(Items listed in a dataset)
____________________

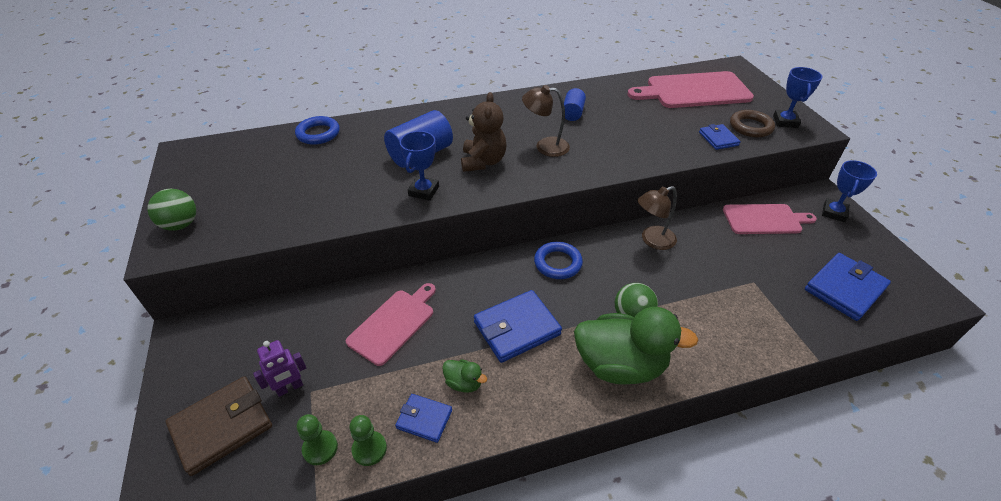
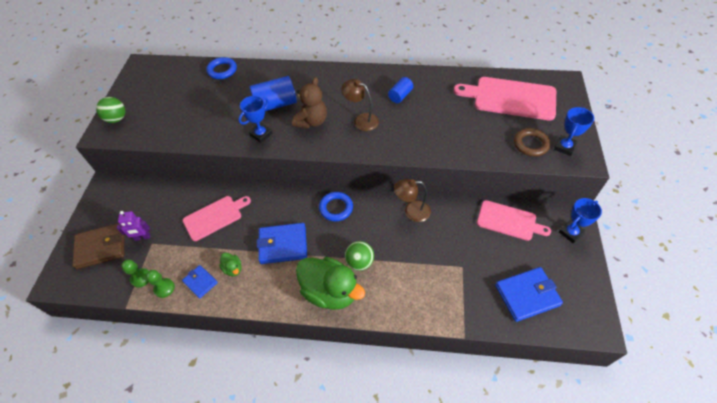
camera: 25 degrees right, 10 degrees up
(718, 139) = (495, 148): blue wallet -> none

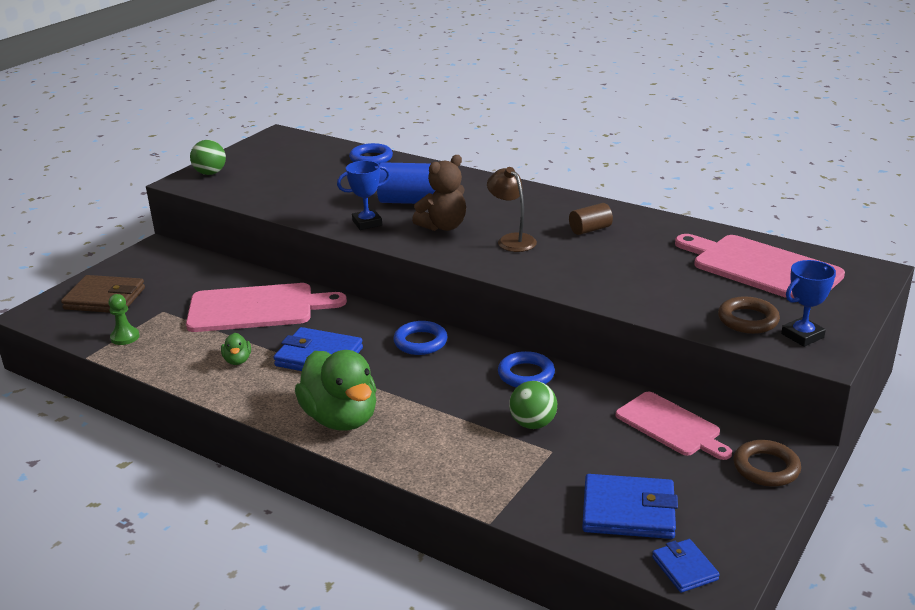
camera: 25 degrees right, 25 degrees down
(142, 237) = (157, 303): purple robot -> none
(164, 288) = (143, 353): green pawn -> none
(200, 282) = (188, 361): blue wallet -> blue wallet (684, 568)
(215, 217) = (257, 308): pink cutting board -> pink cutting board, size x1.55
(360, 262) = (406, 402): green ball -> green ball (533, 424)
(400, 96) = (590, 229): blue cylinder -> brown cylinder
(411, 211) = (526, 374): brown lamp -> blue ring
(571, 233) = (766, 468): blue trophy -> brown ring

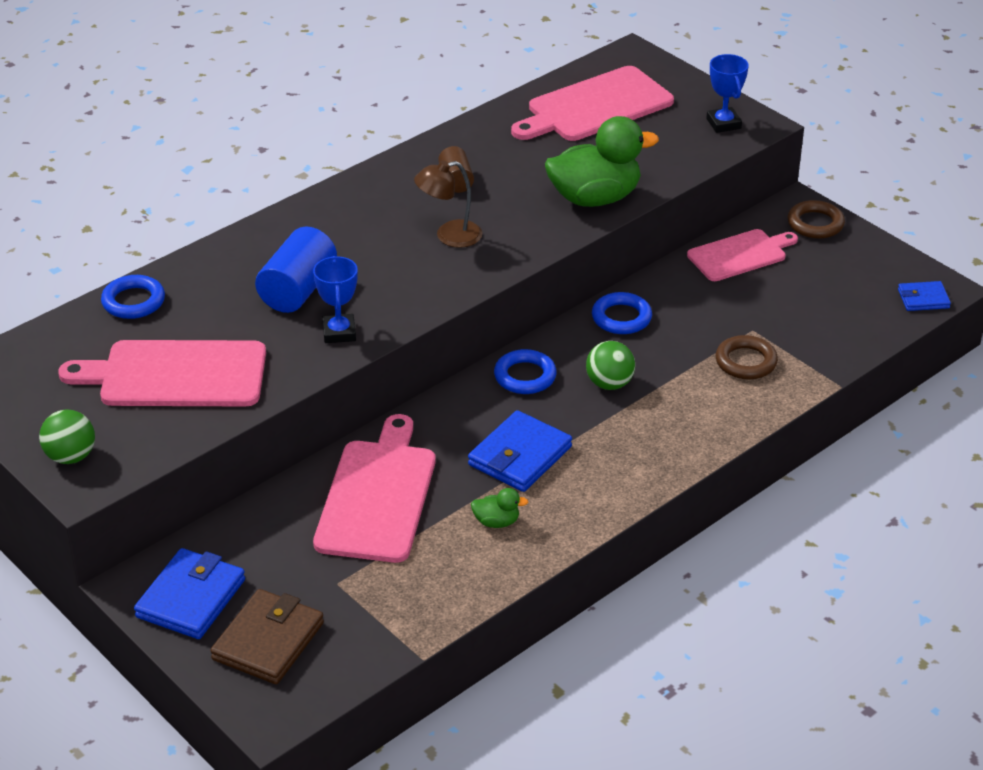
camera: 75 degrees left, 10 degrees up
(125, 337) = (389, 621): green pawn -> none
(299, 184) = (176, 375): none -> pink cutting board
(341, 418) = (648, 454): green duck -> green duck (595, 198)
(443, 226) = (385, 277): brown teddy bear -> none
(533, 424) = (707, 331): green ball -> green ball (609, 384)
(628, 511) = (848, 308): blue wallet -> blue wallet (191, 598)
(748, 320) = (685, 142): brown ring -> brown ring (746, 362)

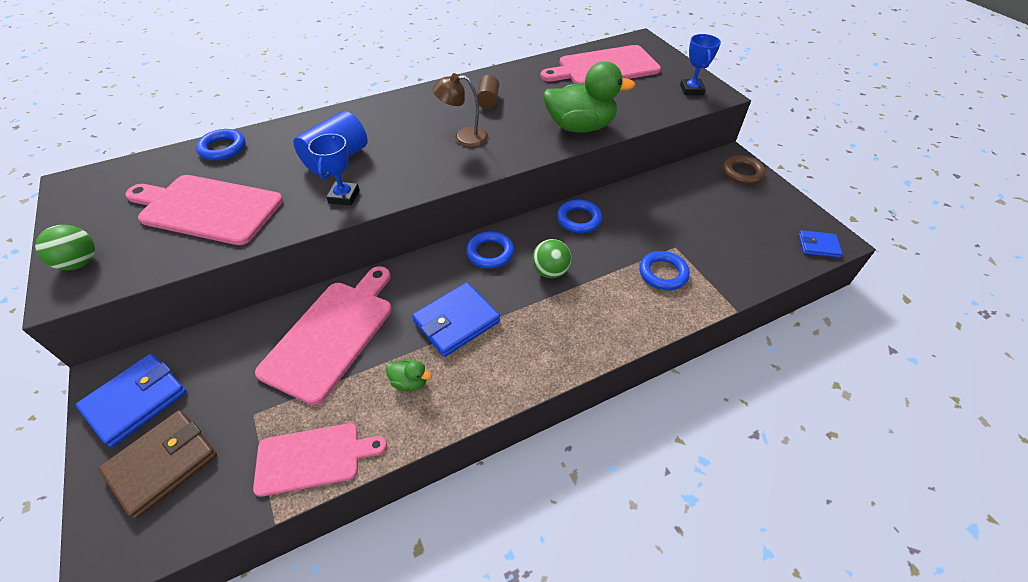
camera: 15 degrees right, 10 degrees up
(740, 255) = (681, 186): pink cutting board -> pink cutting board (313, 458)
(746, 362) = (663, 273): brown ring -> blue ring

____________________

Brief: When you transcribe the entries above, begin at their first line, end with the line containing "(360, 262) = (406, 402): green", and copy each line exactly without any picture.

Completed exercise:
camera: 25 degrees right, 10 degrees up
(718, 139) = (495, 148): blue wallet -> none

camera: 25 degrees right, 25 degrees down
(142, 237) = (157, 303): purple robot -> none
(164, 288) = (143, 353): green pawn -> none
(200, 282) = (188, 361): blue wallet -> blue wallet (684, 568)
(215, 217) = (257, 308): pink cutting board -> pink cutting board, size x1.55
(360, 262) = (406, 402): green ball -> green ball (533, 424)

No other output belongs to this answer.